(Version difference data)
╭──

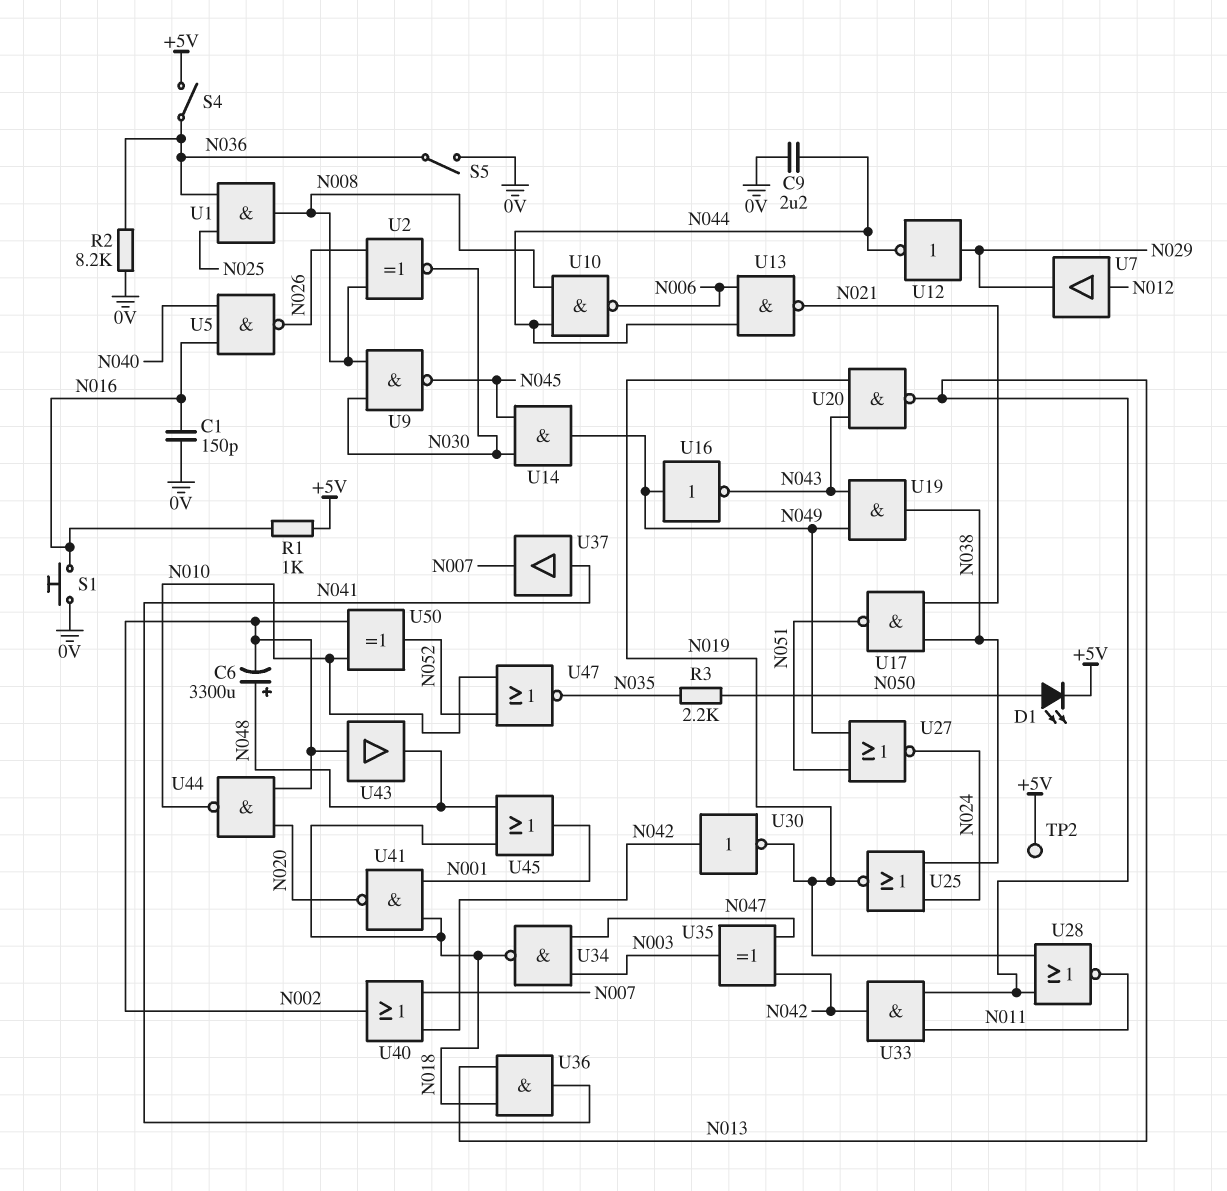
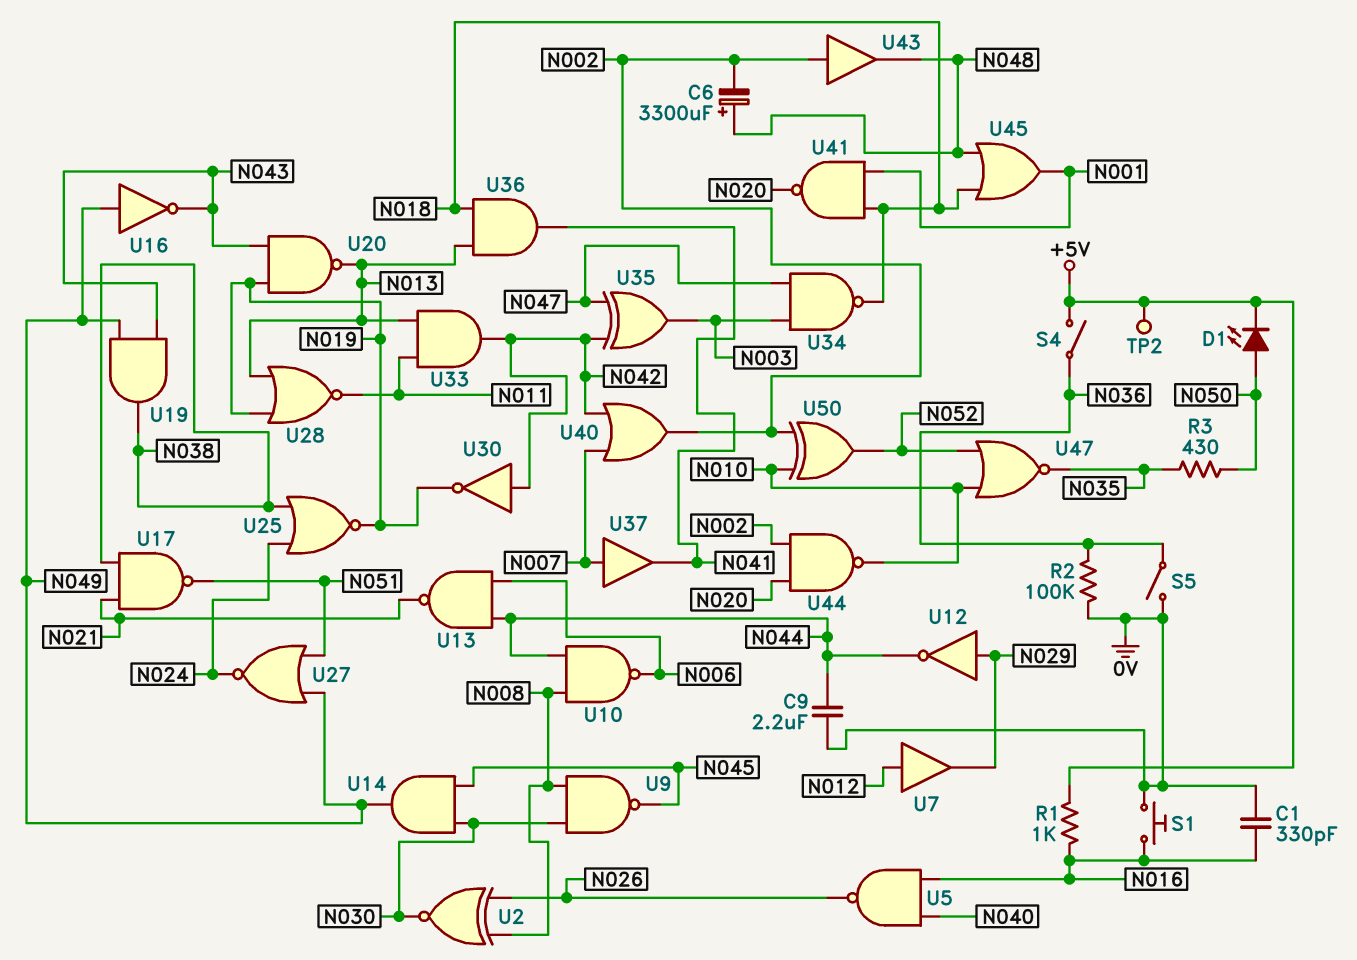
C1: 150pF (0V, N016) -> 330pF (0V, N016)
R2: 8.2k (0V, N036) -> 100k (0V, N036)
R3: 2.2k (N035, N050) -> 430 (N035, N050)
U1: AND (in N025, in N036, out N008) -> none
U37: buffer (in N041, out N007) -> buffer (in N007, out N041)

╰──

#### To do:
What you return must match the entries above exactly, apart from the pictures, which are left out.

#### Response:
C1: 150pF (0V, N016) -> 330pF (0V, N016)
R2: 8.2k (0V, N036) -> 100k (0V, N036)
R3: 2.2k (N035, N050) -> 430 (N035, N050)
U1: AND (in N025, in N036, out N008) -> none
U37: buffer (in N041, out N007) -> buffer (in N007, out N041)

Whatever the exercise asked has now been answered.